= Directions for this task =
The result should be the lines from the one holding "in_first: [150, 106]" to the end of the records below, repeated exactly. No pictures.

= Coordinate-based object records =
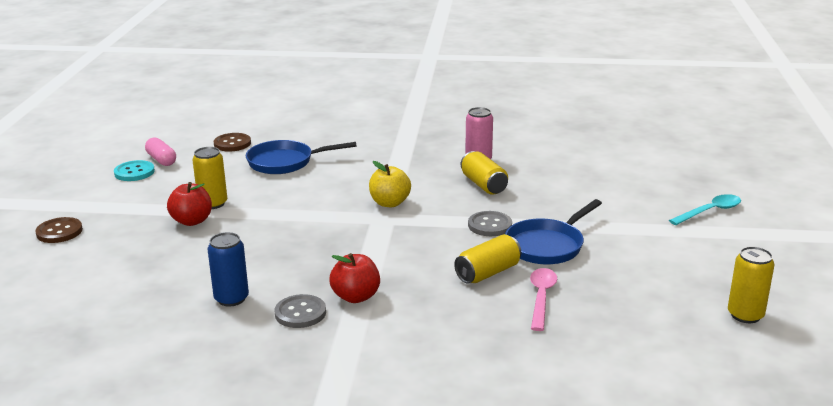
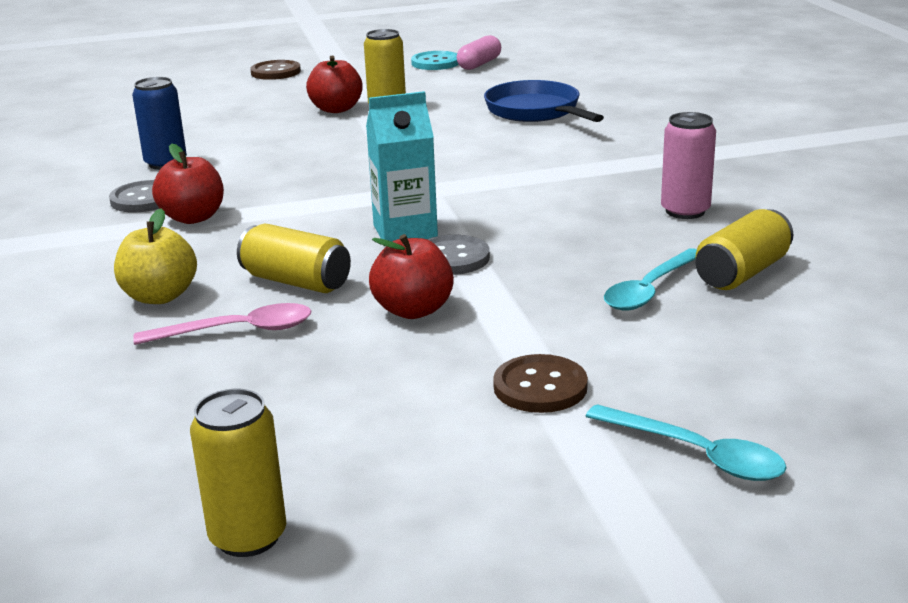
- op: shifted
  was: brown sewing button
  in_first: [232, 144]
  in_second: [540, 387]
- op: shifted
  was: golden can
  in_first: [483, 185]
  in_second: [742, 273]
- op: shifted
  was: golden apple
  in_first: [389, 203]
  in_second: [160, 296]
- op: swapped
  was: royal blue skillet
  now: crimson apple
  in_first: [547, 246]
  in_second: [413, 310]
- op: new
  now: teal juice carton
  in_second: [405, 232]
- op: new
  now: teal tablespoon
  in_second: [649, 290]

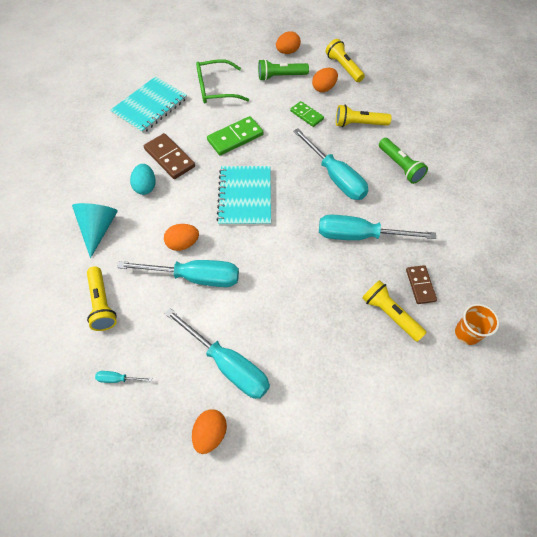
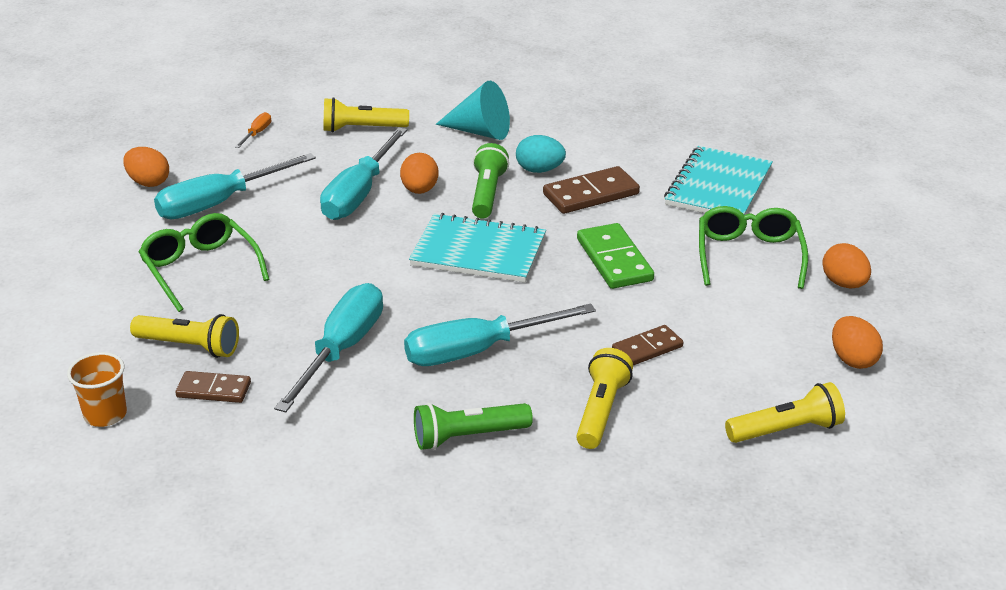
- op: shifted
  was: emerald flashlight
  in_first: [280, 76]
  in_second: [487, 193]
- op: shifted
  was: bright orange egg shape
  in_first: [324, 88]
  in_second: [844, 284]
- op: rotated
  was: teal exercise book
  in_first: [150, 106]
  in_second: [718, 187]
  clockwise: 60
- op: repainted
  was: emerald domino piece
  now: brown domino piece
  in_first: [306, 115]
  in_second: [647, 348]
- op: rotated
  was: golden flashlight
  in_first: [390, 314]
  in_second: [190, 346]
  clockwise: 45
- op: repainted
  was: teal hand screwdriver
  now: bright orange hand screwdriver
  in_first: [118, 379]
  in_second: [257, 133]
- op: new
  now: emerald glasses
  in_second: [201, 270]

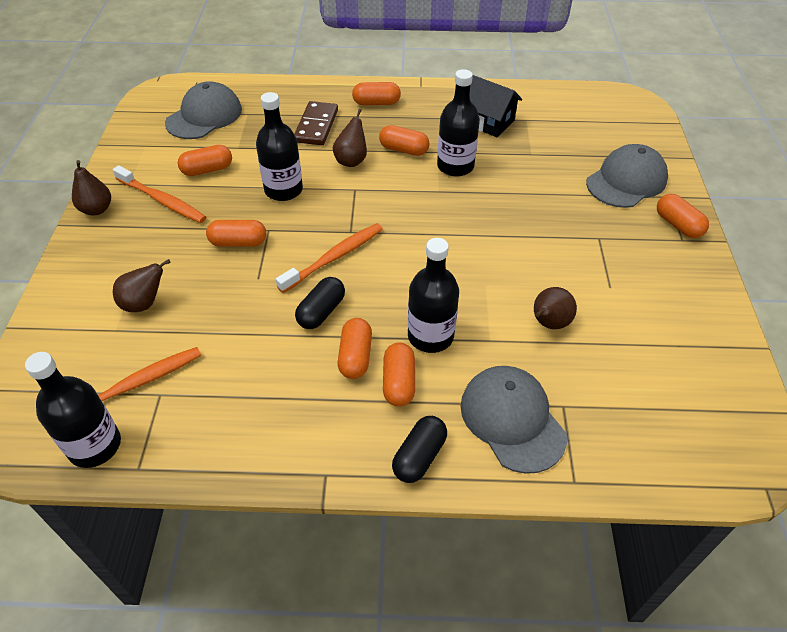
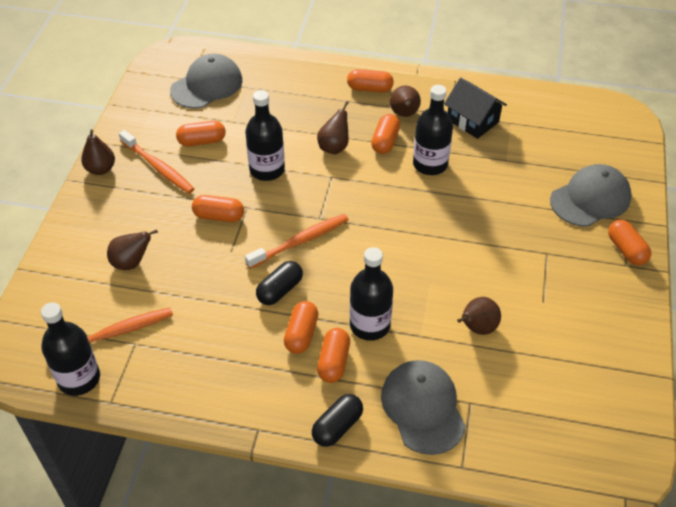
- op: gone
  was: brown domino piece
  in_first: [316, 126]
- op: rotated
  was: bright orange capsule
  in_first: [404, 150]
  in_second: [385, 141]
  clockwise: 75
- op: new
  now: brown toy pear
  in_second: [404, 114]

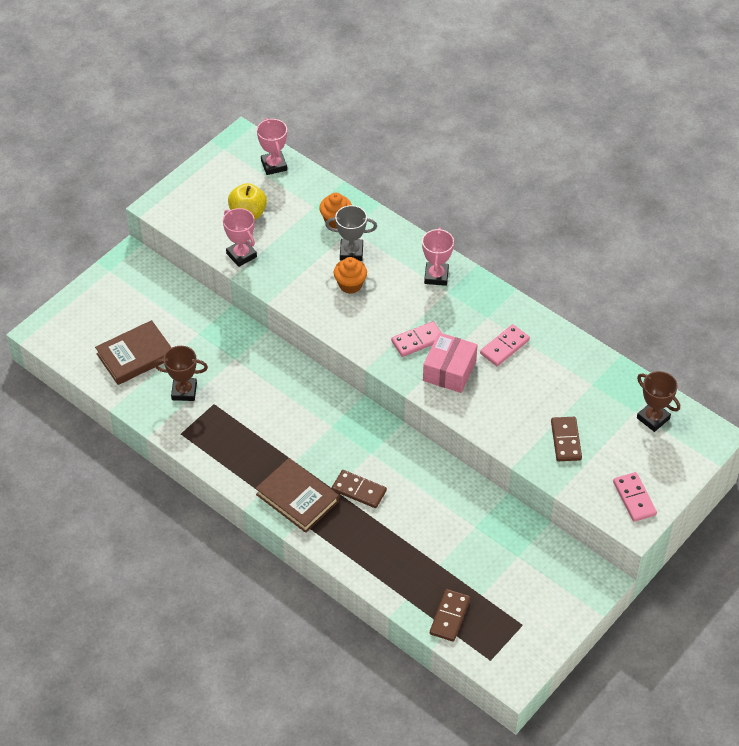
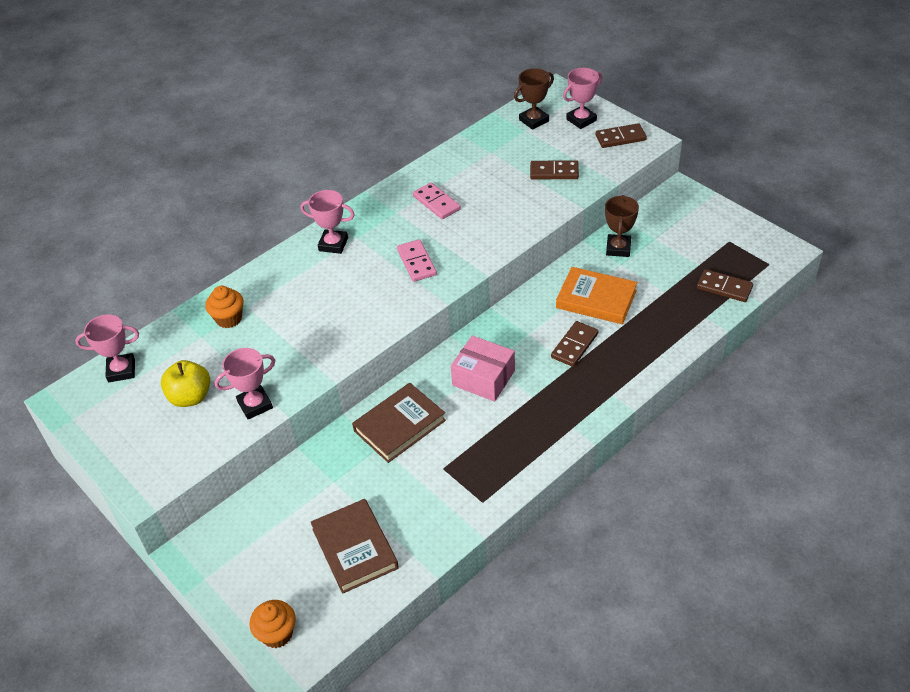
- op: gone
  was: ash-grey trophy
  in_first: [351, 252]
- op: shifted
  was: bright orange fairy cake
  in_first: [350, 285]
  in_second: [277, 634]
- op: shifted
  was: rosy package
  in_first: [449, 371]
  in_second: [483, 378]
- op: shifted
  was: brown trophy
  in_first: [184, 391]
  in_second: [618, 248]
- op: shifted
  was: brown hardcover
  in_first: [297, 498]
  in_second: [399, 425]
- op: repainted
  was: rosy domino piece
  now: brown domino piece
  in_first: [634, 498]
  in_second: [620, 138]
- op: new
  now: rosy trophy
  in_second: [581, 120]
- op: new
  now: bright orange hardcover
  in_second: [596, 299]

= Task answer =
  in_first: [150, 106]
  in_second: [718, 187]
  clockwise: 60
- op: repainted
  was: emerald domino piece
  now: brown domino piece
  in_first: [306, 115]
  in_second: [647, 348]
- op: rotated
  was: golden flashlight
  in_first: [390, 314]
  in_second: [190, 346]
  clockwise: 45
- op: repainted
  was: teal hand screwdriver
  now: bright orange hand screwdriver
  in_first: [118, 379]
  in_second: [257, 133]
- op: new
  now: emerald glasses
  in_second: [201, 270]

- op: gone
  was: brown domino piece
  in_first: [316, 126]
- op: rotated
  was: bright orange capsule
  in_first: [404, 150]
  in_second: [385, 141]
  clockwise: 75
- op: new
  now: brown toy pear
  in_second: [404, 114]

- op: gone
  was: ash-grey trophy
  in_first: [351, 252]
- op: shifted
  was: bright orange fairy cake
  in_first: [350, 285]
  in_second: [277, 634]
- op: shifted
  was: rosy package
  in_first: [449, 371]
  in_second: [483, 378]
- op: shifted
  was: brown trophy
  in_first: [184, 391]
  in_second: [618, 248]
- op: shifted
  was: brown hardcover
  in_first: [297, 498]
  in_second: [399, 425]
- op: repainted
  was: rosy domino piece
  now: brown domino piece
  in_first: [634, 498]
  in_second: [620, 138]
- op: new
  now: rosy trophy
  in_second: [581, 120]
- op: new
  now: bright orange hardcover
  in_second: [596, 299]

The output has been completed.